*** Block opens ***

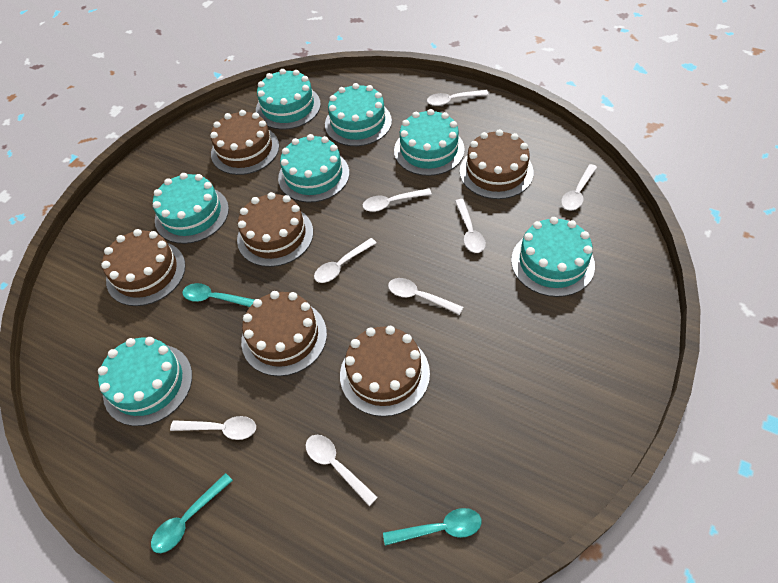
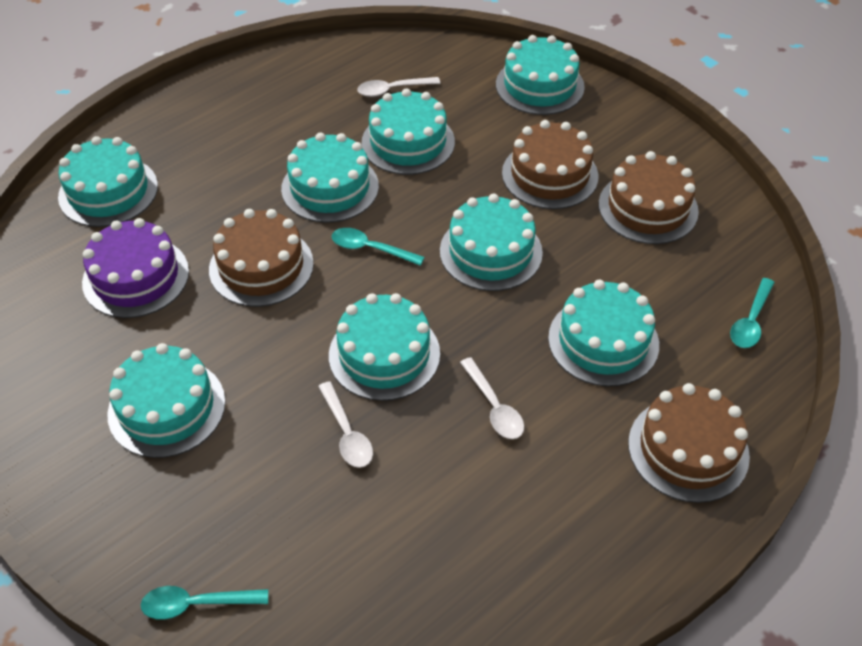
brown cake: 6 -> 4
purple cake: 0 -> 1
turquoise cake: 7 -> 8
white spoon: 8 -> 3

*** Block closes ***

Problem statement :: Copy out each line of the data that includes the string "cake".

Your response ::
brown cake: 6 -> 4
purple cake: 0 -> 1
turquoise cake: 7 -> 8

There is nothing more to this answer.